◆ **TASK INSTRUCTIONS**:
Copy every line that contains the string "white" from the entries below.

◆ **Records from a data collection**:

*** Block opens ***

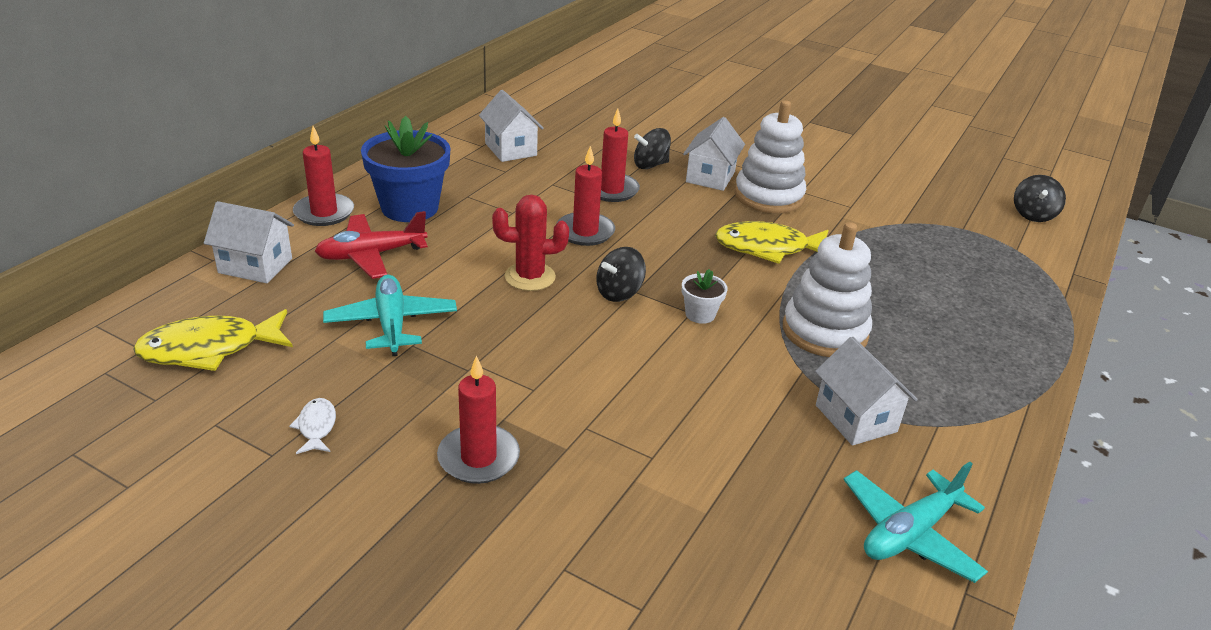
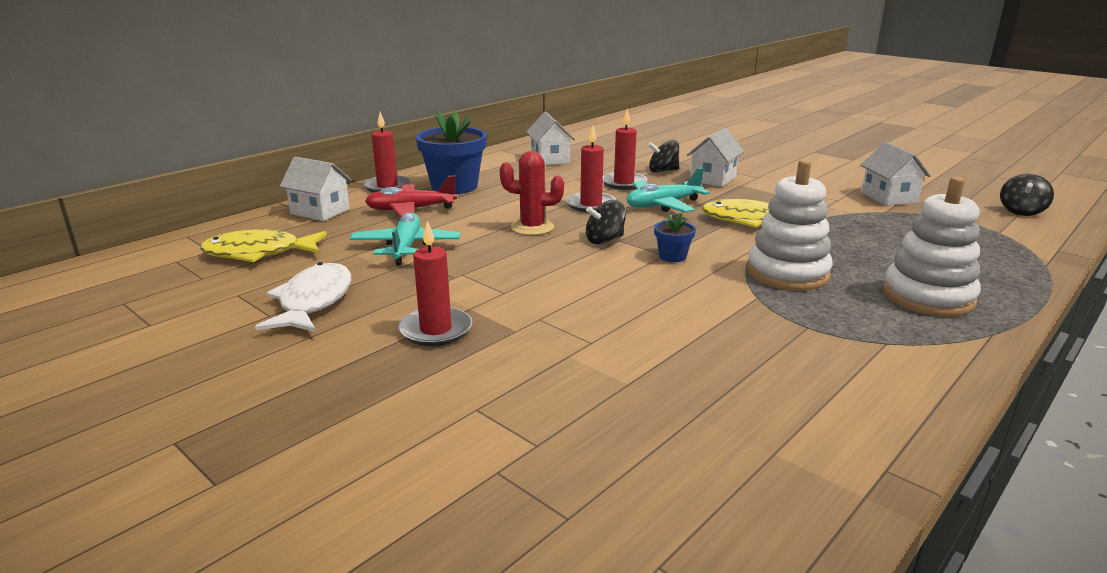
camera: 15 degrees right, 10 degrees down
(316, 427) = (313, 301): white fish -> white fish, size x2.07
(700, 314) = (672, 256): white flower pot -> blue flower pot
(768, 196) = (761, 191): white stacking toy -> white stacking toy (928, 297)
(855, 418) = (800, 332): white house -> white house (888, 197)
(909, 533) = (834, 418): turquoise plane -> turquoise plane (662, 205)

*** Block closes ***

◆ **THE COMPLETED TASK**:
(316, 427) = (313, 301): white fish -> white fish, size x2.07
(700, 314) = (672, 256): white flower pot -> blue flower pot
(768, 196) = (761, 191): white stacking toy -> white stacking toy (928, 297)
(855, 418) = (800, 332): white house -> white house (888, 197)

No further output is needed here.